Object matching data
· · · ·
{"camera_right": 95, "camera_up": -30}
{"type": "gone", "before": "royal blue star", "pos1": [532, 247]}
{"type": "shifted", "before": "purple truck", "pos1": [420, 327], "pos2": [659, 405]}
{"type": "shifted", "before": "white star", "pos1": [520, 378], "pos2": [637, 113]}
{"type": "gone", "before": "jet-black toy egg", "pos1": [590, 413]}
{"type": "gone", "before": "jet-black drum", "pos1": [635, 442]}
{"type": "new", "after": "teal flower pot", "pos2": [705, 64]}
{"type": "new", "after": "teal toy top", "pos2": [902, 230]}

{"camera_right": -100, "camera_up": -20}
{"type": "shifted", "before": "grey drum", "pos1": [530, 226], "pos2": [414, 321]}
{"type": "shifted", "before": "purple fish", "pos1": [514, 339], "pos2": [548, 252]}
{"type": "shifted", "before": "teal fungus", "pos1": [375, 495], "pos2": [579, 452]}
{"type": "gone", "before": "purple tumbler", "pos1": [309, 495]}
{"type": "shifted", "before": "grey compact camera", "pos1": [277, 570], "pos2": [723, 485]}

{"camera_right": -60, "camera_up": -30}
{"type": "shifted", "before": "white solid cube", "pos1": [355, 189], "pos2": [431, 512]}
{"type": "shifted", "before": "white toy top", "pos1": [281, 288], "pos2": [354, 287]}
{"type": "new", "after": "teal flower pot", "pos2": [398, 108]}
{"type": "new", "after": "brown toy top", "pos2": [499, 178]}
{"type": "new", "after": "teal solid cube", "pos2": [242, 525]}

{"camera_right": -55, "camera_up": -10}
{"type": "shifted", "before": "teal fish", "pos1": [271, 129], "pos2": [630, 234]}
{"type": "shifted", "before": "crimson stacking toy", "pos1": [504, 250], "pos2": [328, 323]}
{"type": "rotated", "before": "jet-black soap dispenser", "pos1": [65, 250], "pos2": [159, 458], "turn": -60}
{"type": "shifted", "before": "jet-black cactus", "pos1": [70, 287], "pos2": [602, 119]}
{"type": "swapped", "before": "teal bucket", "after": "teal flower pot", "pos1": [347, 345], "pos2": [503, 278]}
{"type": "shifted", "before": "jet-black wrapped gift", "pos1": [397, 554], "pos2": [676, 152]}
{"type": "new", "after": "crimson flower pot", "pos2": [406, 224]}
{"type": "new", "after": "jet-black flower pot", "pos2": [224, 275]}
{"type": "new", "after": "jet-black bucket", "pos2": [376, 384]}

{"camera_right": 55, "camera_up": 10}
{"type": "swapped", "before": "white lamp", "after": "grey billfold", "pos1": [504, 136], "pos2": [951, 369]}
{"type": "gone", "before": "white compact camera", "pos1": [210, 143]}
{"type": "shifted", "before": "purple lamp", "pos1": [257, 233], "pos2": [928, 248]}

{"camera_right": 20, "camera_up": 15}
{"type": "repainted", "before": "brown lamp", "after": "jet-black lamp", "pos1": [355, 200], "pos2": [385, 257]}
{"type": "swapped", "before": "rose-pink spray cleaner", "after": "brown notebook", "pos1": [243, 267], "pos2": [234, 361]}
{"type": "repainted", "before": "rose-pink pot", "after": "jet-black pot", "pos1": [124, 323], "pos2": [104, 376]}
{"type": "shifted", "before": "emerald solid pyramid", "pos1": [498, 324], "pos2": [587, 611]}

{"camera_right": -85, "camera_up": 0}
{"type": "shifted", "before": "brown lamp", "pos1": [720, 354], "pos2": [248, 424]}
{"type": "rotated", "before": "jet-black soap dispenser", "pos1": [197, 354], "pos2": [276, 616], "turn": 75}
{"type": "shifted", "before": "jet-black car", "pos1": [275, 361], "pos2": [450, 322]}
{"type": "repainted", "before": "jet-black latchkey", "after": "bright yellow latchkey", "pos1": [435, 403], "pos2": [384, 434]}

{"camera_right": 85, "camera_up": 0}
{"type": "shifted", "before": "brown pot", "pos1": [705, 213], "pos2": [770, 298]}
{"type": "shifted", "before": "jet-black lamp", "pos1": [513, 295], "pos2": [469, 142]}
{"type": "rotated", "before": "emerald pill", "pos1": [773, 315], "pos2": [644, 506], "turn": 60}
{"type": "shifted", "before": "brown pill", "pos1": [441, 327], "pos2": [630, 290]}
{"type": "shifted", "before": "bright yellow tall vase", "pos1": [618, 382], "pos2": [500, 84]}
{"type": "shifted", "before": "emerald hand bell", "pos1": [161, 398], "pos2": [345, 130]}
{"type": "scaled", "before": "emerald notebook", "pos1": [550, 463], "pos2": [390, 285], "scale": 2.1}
· · · ·
> _Your task_
Of the lines above, count those containing the word "star", and give the number by itself.

> _Problem solution_
2